■ SUPPLIED INFORMATION
++++++++++

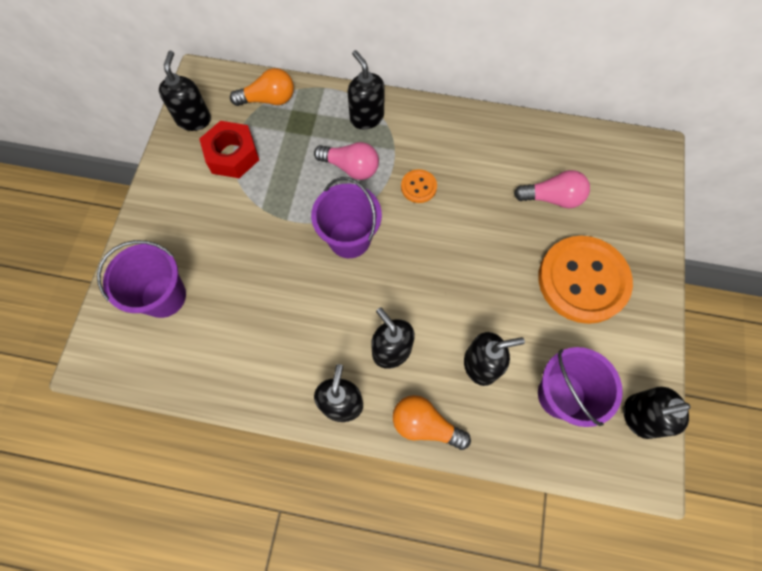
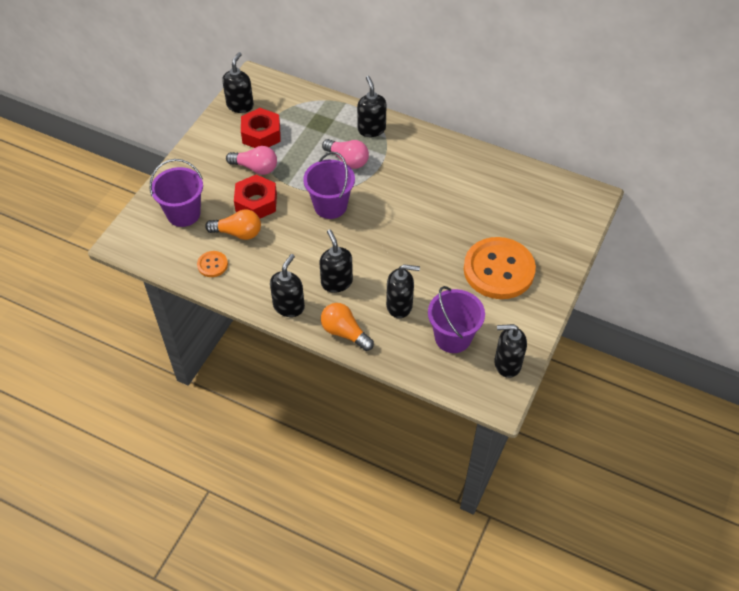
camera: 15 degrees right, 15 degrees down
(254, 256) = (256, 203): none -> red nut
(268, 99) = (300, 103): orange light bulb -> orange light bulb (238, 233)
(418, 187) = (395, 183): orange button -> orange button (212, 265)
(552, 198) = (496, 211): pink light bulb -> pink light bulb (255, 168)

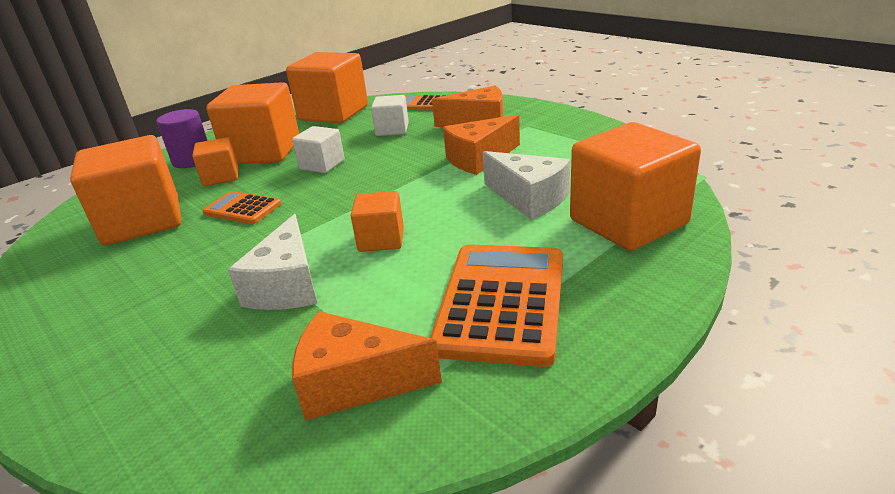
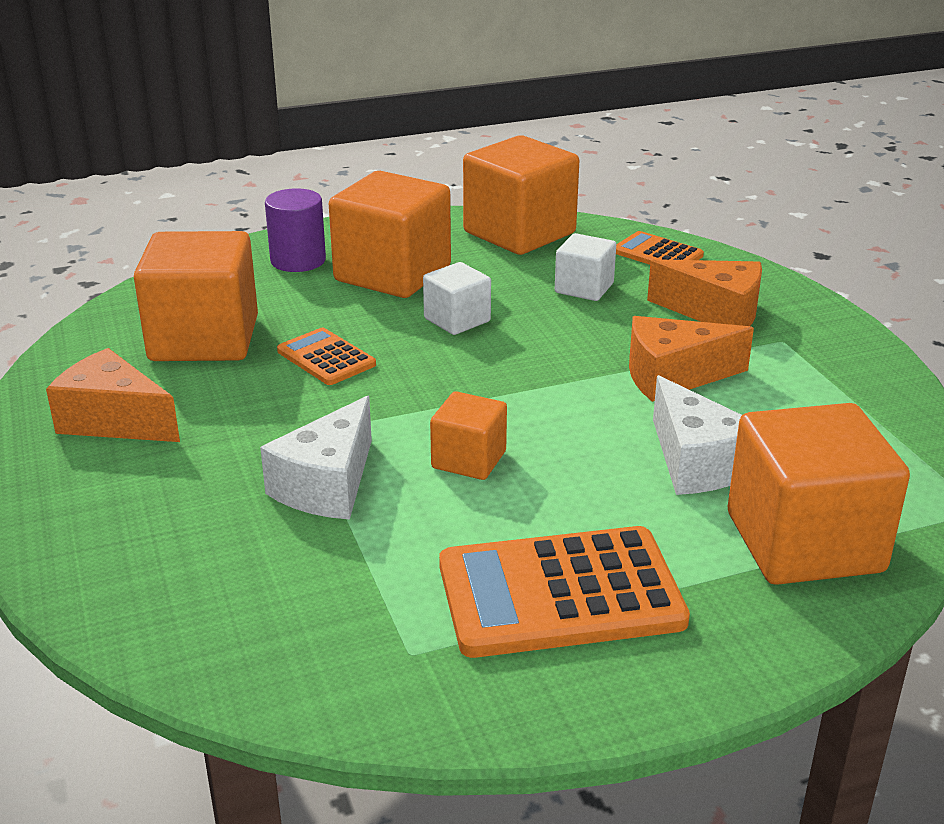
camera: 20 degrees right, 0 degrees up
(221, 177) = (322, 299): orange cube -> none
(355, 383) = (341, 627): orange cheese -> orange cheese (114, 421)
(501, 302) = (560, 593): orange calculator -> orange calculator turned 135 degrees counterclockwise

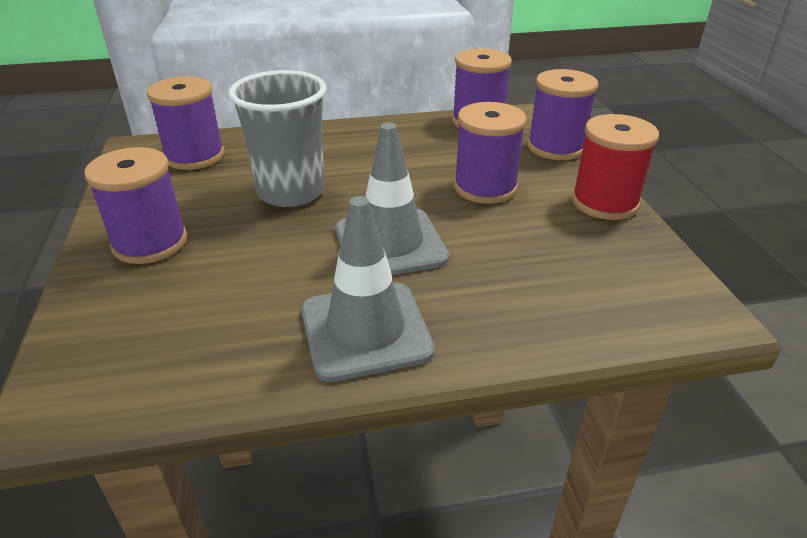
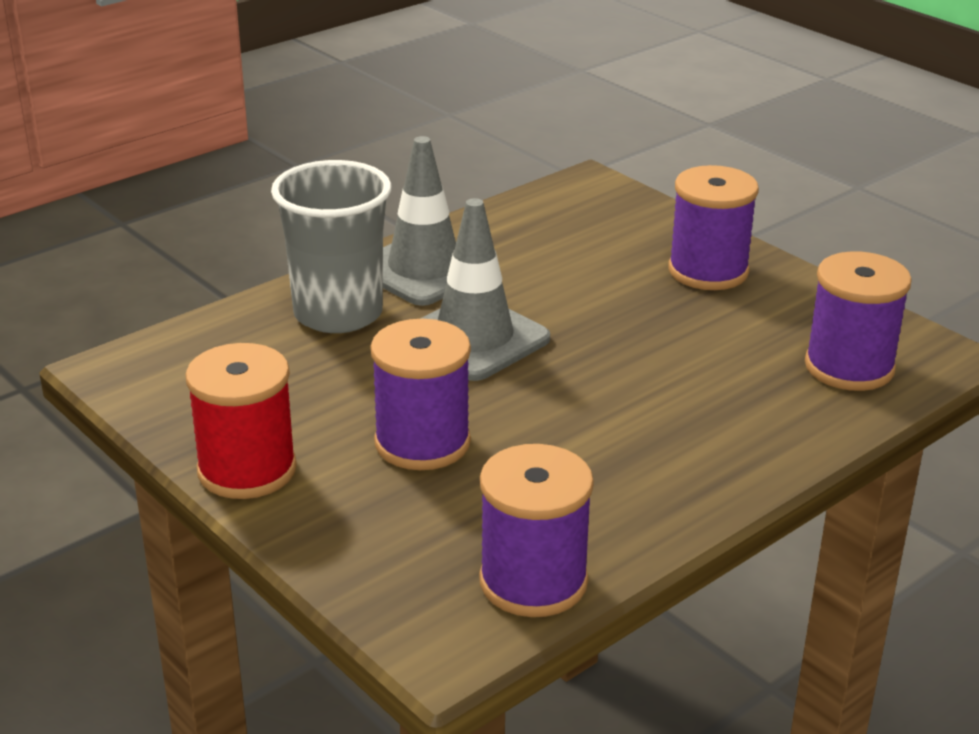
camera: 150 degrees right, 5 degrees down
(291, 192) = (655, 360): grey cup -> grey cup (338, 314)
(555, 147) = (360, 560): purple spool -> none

++++++++++

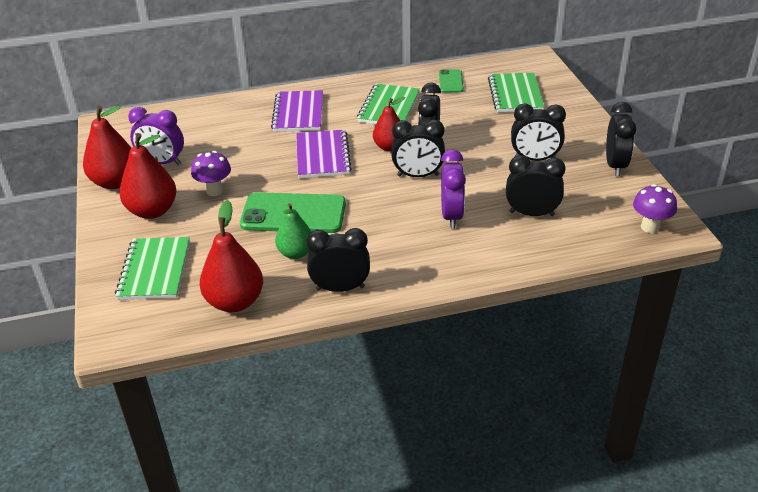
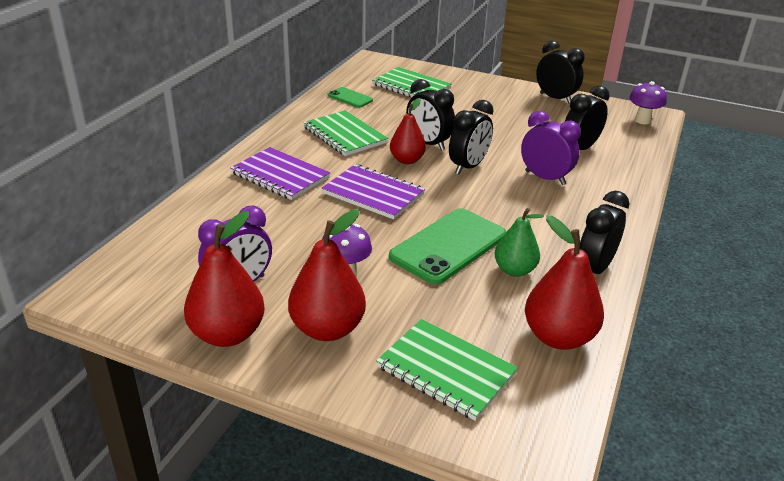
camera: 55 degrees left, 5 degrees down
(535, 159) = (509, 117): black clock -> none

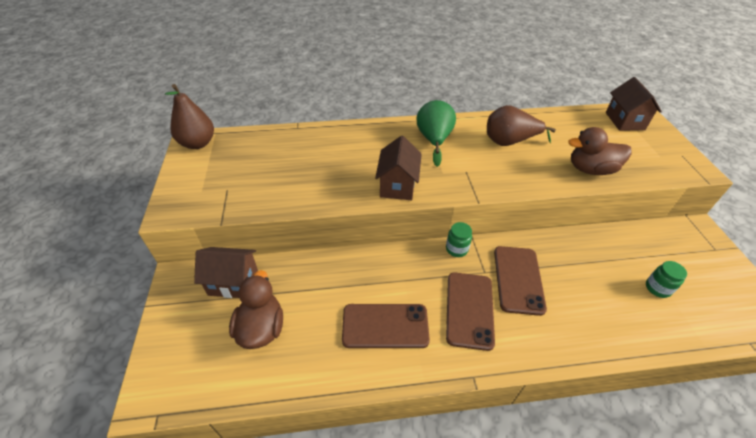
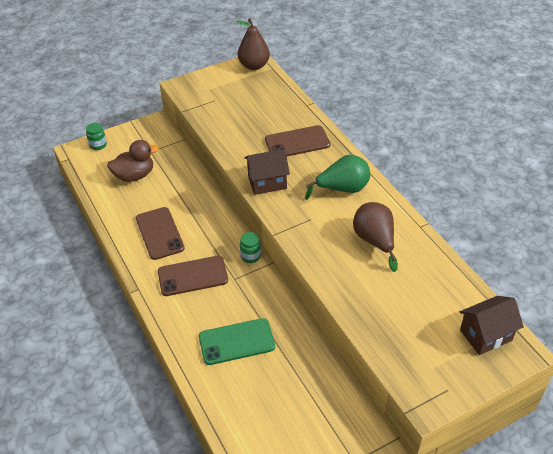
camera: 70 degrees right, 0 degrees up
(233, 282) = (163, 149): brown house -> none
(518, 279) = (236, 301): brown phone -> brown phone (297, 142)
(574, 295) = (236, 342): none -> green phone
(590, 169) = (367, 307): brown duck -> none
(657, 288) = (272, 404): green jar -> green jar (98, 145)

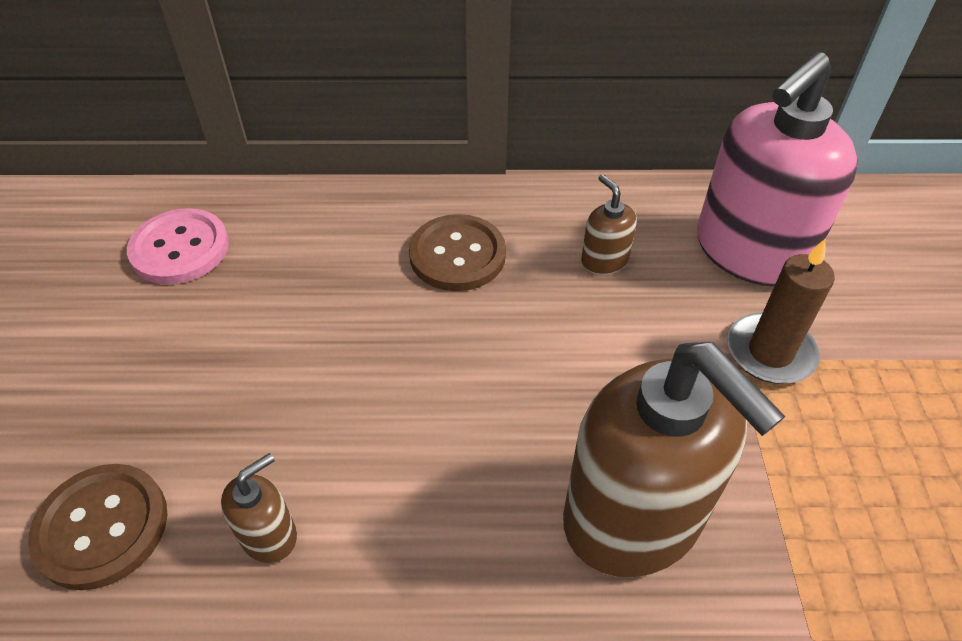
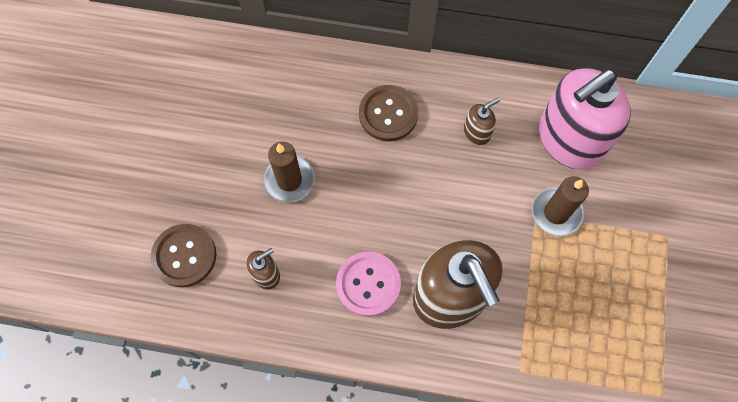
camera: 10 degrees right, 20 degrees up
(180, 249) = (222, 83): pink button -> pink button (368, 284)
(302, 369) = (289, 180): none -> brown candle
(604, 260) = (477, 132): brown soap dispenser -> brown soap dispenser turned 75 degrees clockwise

++++++++++

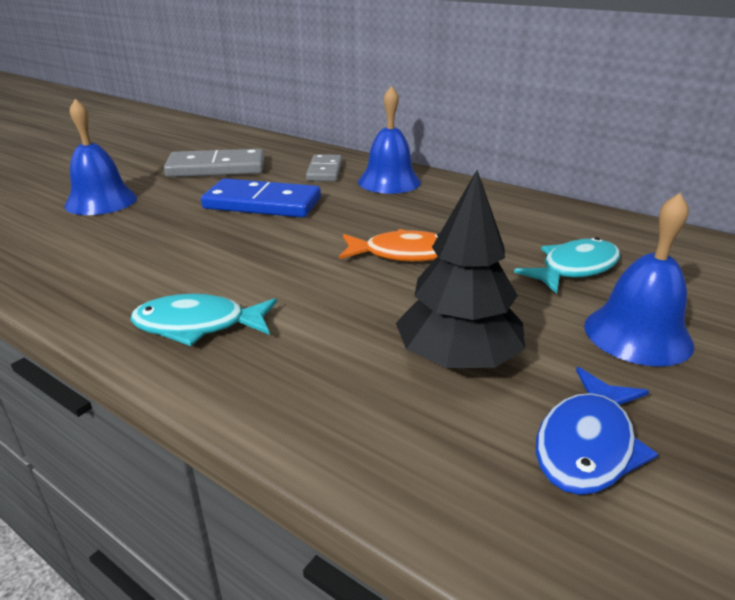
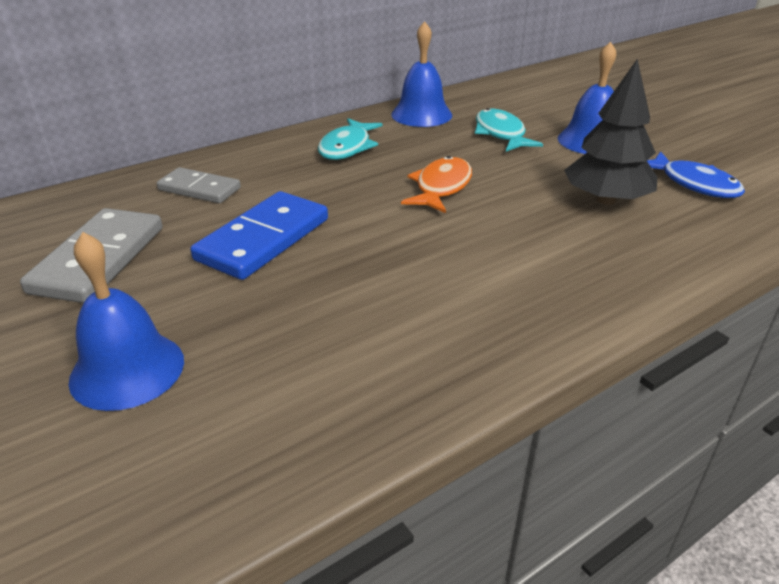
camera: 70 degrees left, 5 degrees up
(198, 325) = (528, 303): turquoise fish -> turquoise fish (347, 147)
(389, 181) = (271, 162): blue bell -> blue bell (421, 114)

++++++++++

Of the lines above, copy only those from the one holding "camera: 15 degrees right, 15 degrees down" to the one holding "(555, 147) = (360, 560): purple spool -> none", both included, and exclude every image.

■ ANSWER SPACE
camera: 15 degrees right, 15 degrees down
(254, 256) = (256, 203): none -> red nut
(268, 99) = (300, 103): orange light bulb -> orange light bulb (238, 233)
(418, 187) = (395, 183): orange button -> orange button (212, 265)
(552, 198) = (496, 211): pink light bulb -> pink light bulb (255, 168)

camera: 20 degrees right, 0 degrees up
(221, 177) = (322, 299): orange cube -> none
(355, 383) = (341, 627): orange cheese -> orange cheese (114, 421)
(501, 302) = (560, 593): orange calculator -> orange calculator turned 135 degrees counterclockwise

camera: 150 degrees right, 5 degrees down
(291, 192) = (655, 360): grey cup -> grey cup (338, 314)
(555, 147) = (360, 560): purple spool -> none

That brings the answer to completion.